== PROBLEM TO SOLVE ==
From the line containing "blue capsule: 0 -> 2" through the last line of the entries below, print each line exactly. Pictures stay out.

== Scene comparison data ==
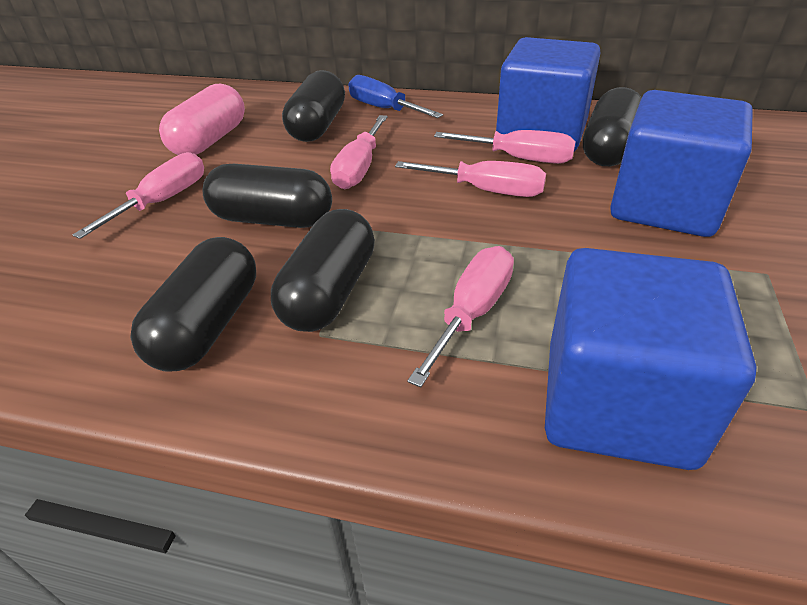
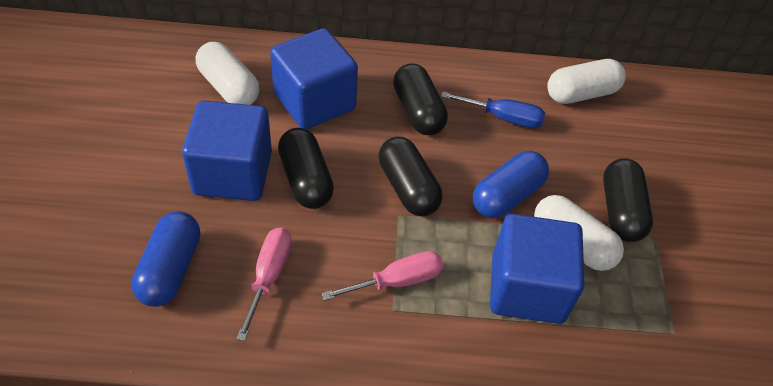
black capsule: 5 -> 4
blue capsule: 0 -> 2
pink capsule: 1 -> 0
pink screwdriver: 5 -> 2
white capsule: 0 -> 3

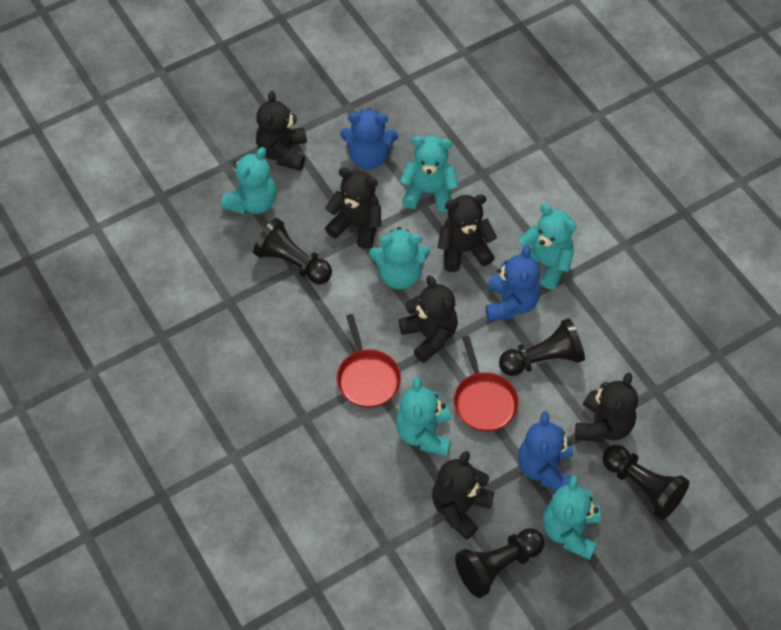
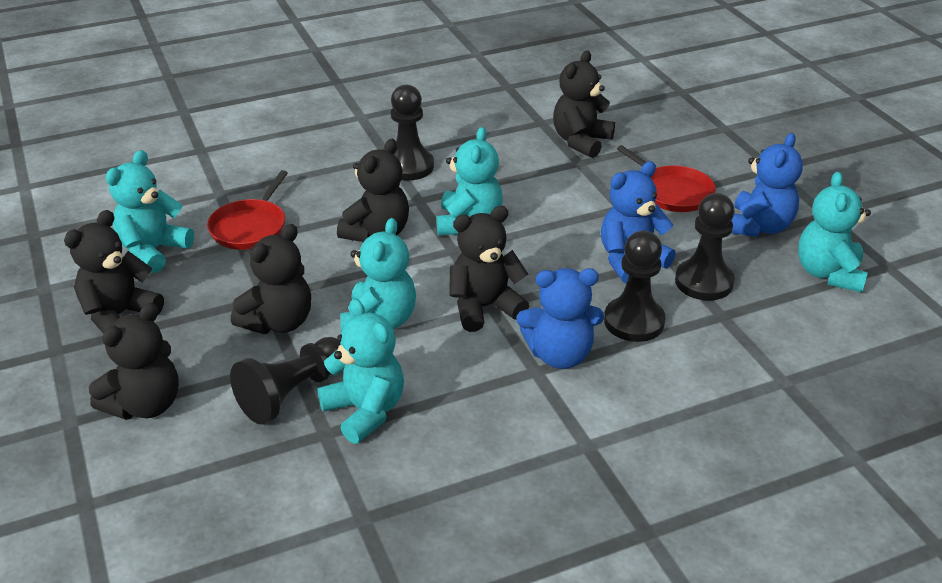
turquoise teddy bear: 6 -> 5

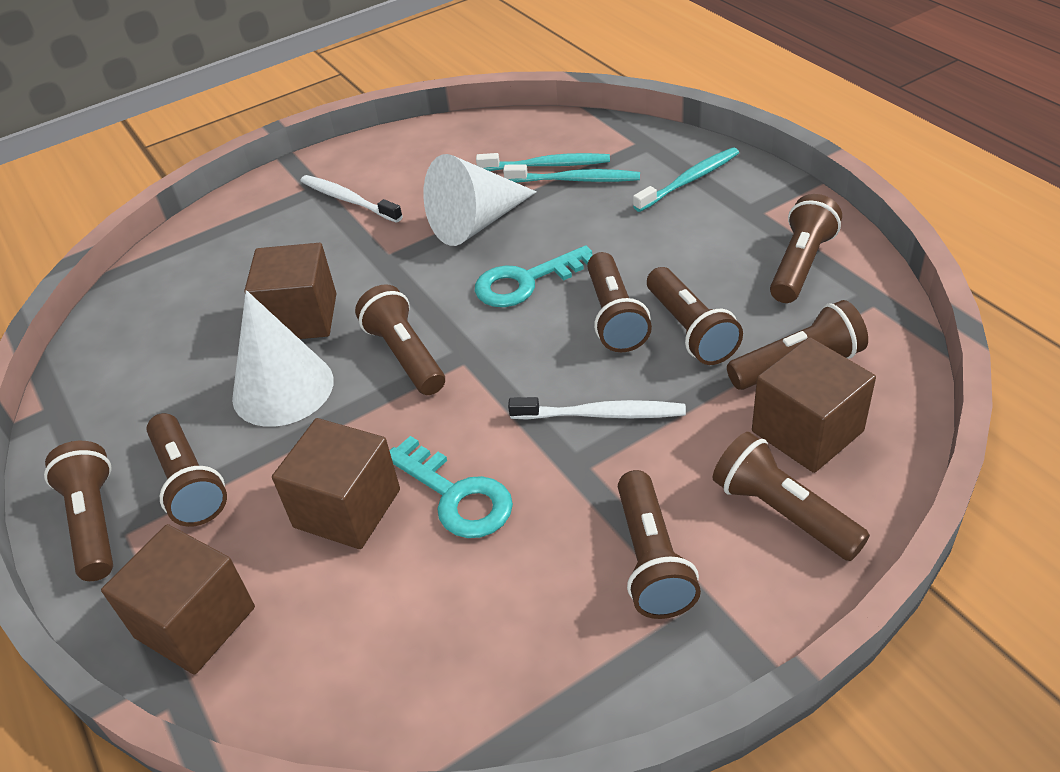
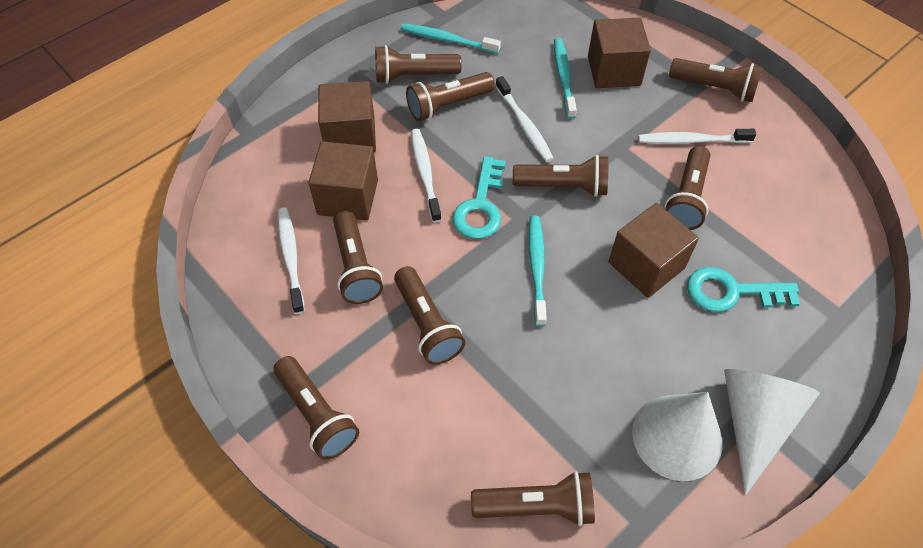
white toothbrush: 2 -> 4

== SOLUTION TO THIS TASK ==
blue capsule: 0 -> 2
pink capsule: 1 -> 0
pink screwdriver: 5 -> 2
white capsule: 0 -> 3

turquoise teddy bear: 6 -> 5

white toothbrush: 2 -> 4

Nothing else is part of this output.